▸ **Dataset records**:

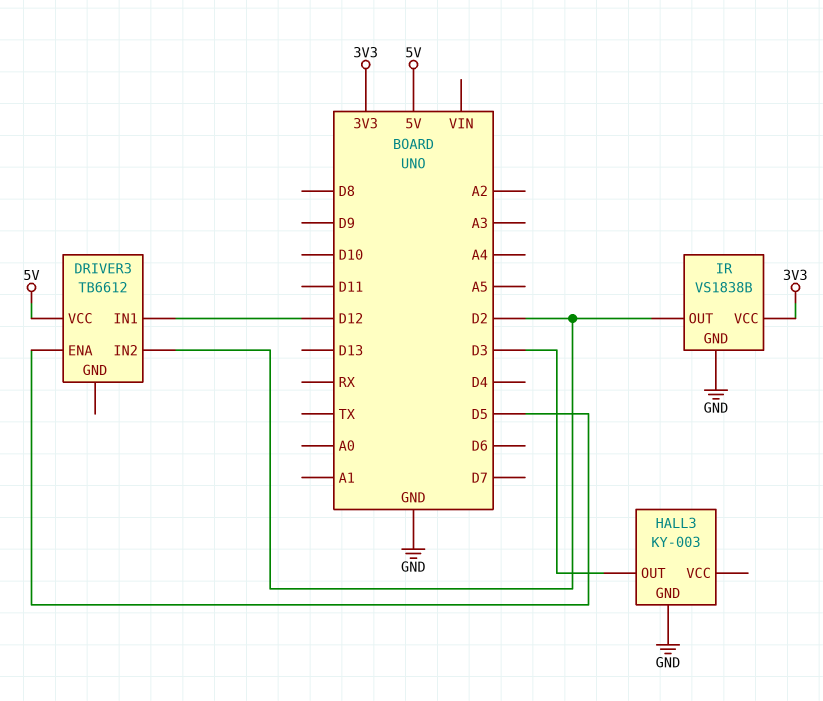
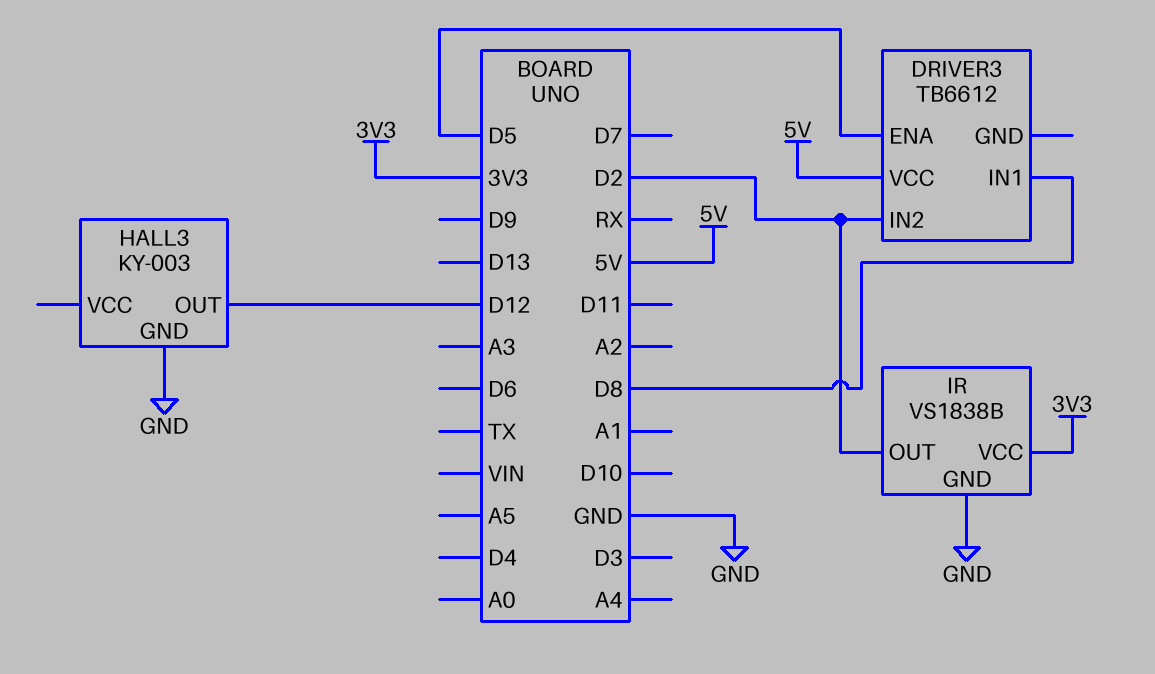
DRIVER3 pin IN1: D12 -> D8
HALL3 pin OUT: D3 -> D12

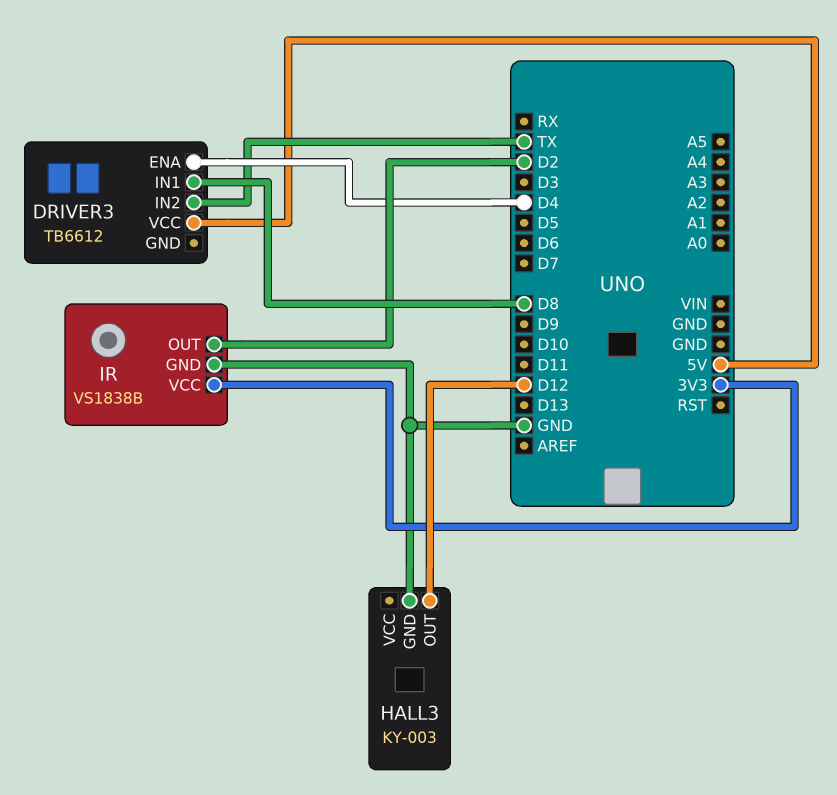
DRIVER3 pin ENA: D5 -> D4
DRIVER3 pin IN2: D2 -> TX

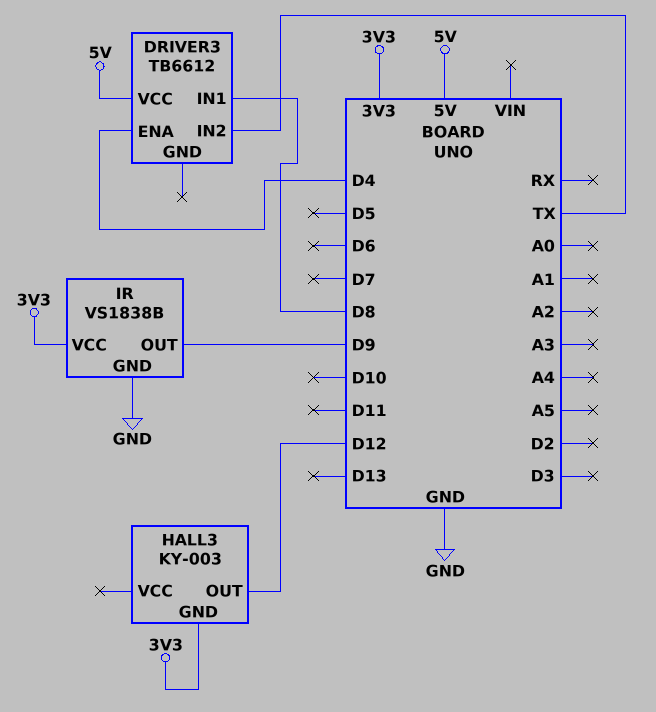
HALL3 pin GND: GND -> 3V3
IR pin OUT: D2 -> D9

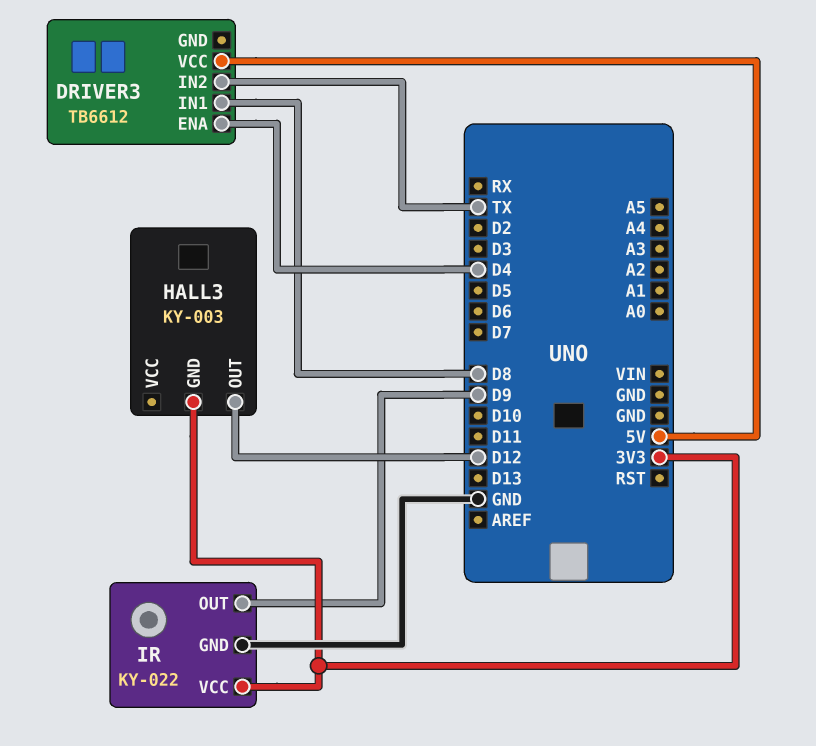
IR: VS1838B -> KY-022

▸ **Task directions**: The data must come back word for word, with every picture removed.

▸ **Output of the exercise**:
DRIVER3 pin IN1: D12 -> D8
HALL3 pin OUT: D3 -> D12

DRIVER3 pin ENA: D5 -> D4
DRIVER3 pin IN2: D2 -> TX

HALL3 pin GND: GND -> 3V3
IR pin OUT: D2 -> D9

IR: VS1838B -> KY-022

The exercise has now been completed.